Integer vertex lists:
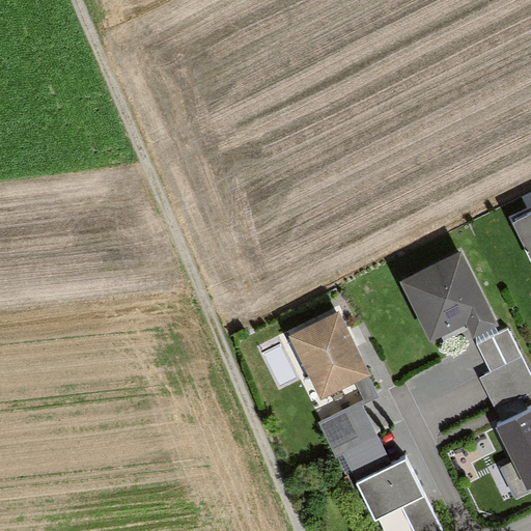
[(530,214),(512,223),(530,261),(530,214)]
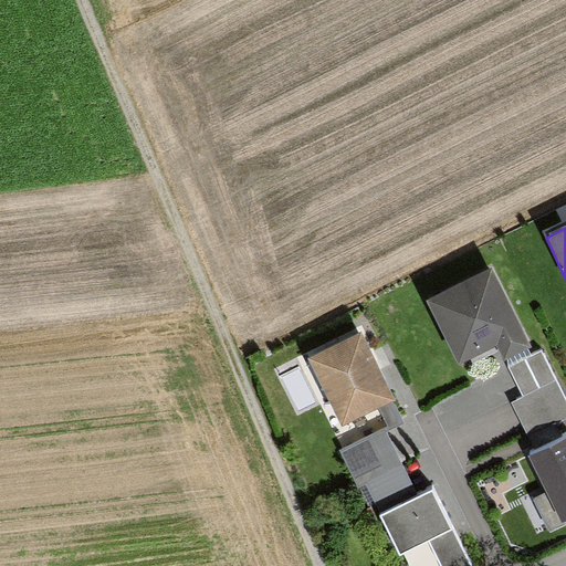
[(495,270),(430,301),(460,364),(500,345),(506,358),(531,346),(495,270)]
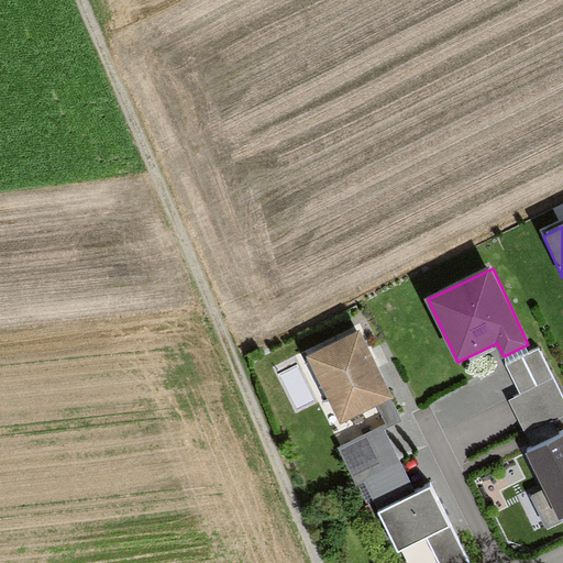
[(362,329),(309,355),(342,424),(378,407),(393,400),(395,400),(362,329)]
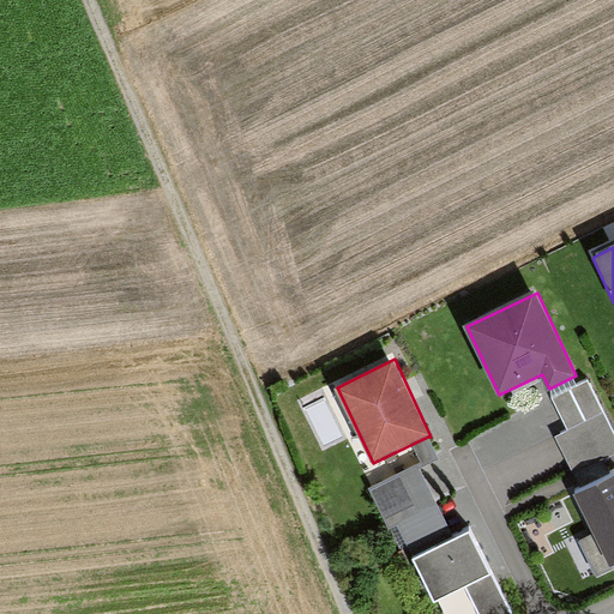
[(613,433),(587,380),(553,398),(570,429),(554,438),(573,476),(613,455),(613,433)]
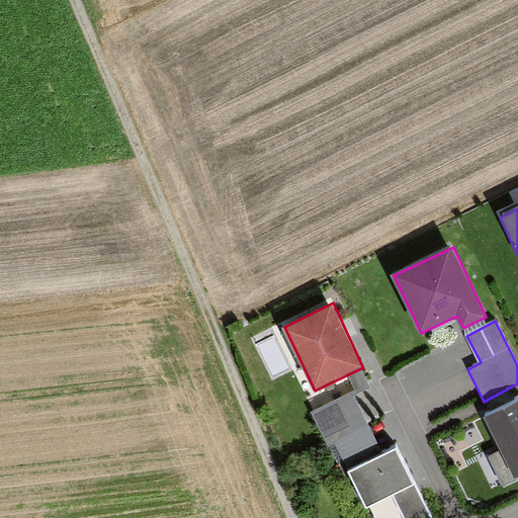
[(350,471),(384,454),(355,396),(370,387),(361,368),(348,374),(355,389),(311,411),(329,447),(336,443),(350,471)]
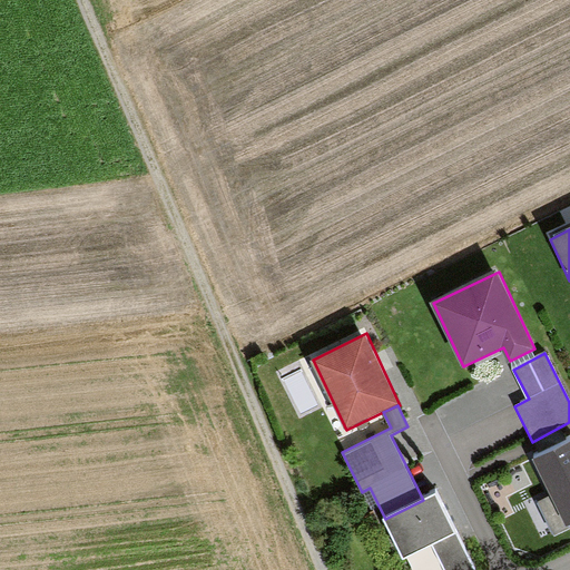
[(569,438),(532,457),(564,520),(569,517),(569,438)]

• **Task directions**
Reproduce each entry exactly as given; no pictures, please.

• **Exercise response**
[(530,214),(512,223),(530,261),(530,214)]
[(495,270),(430,301),(460,364),(500,345),(506,358),(531,346),(495,270)]
[(362,329),(309,355),(342,424),(378,407),(393,400),(395,400),(362,329)]
[(613,433),(587,380),(553,398),(570,429),(554,438),(573,476),(613,455),(613,433)]
[(350,471),(384,454),(355,396),(370,387),(361,368),(348,374),(355,389),(311,411),(329,447),(336,443),(350,471)]
[(569,438),(532,457),(564,520),(569,517),(569,438)]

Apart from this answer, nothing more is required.